"""

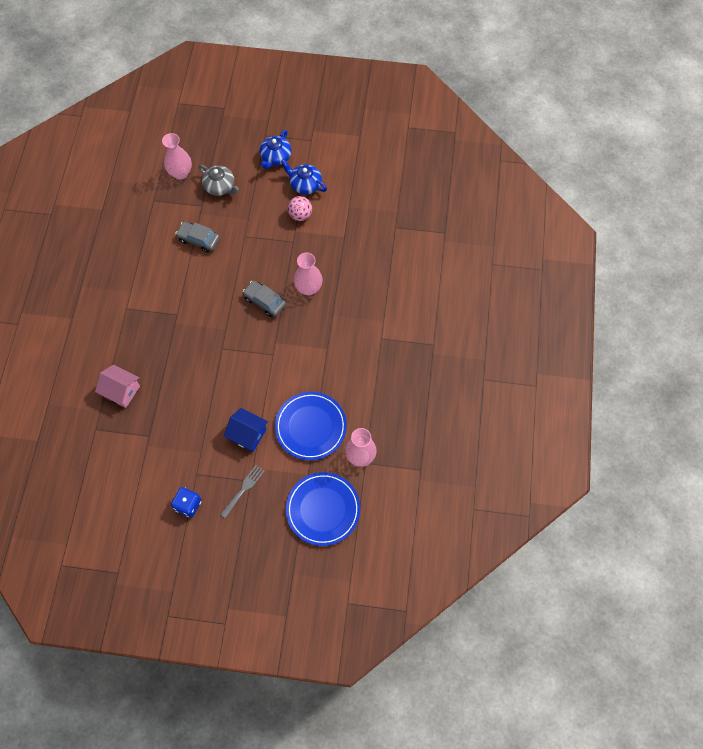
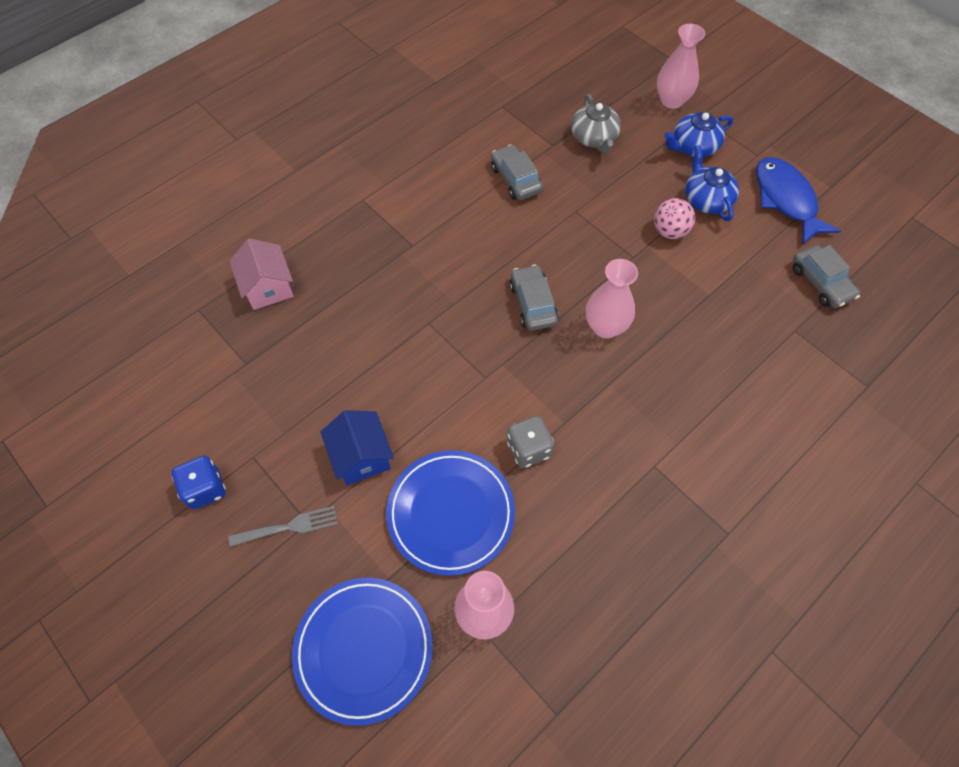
camera: 40 degrees right, 5 degrees down
(180, 173) = (560, 96): pink vase -> pink vase (671, 100)
(321, 373) = (528, 449): none -> grey dice
(343, 158) = (786, 199): none -> blue fish
(390, 193) = (821, 282): none -> grey car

"""

Keep every word of the data as it is when you write it out, but drop the pictures.

camera: 40 degrees right, 5 degrees down
(180, 173) = (560, 96): pink vase -> pink vase (671, 100)
(321, 373) = (528, 449): none -> grey dice
(343, 158) = (786, 199): none -> blue fish
(390, 193) = (821, 282): none -> grey car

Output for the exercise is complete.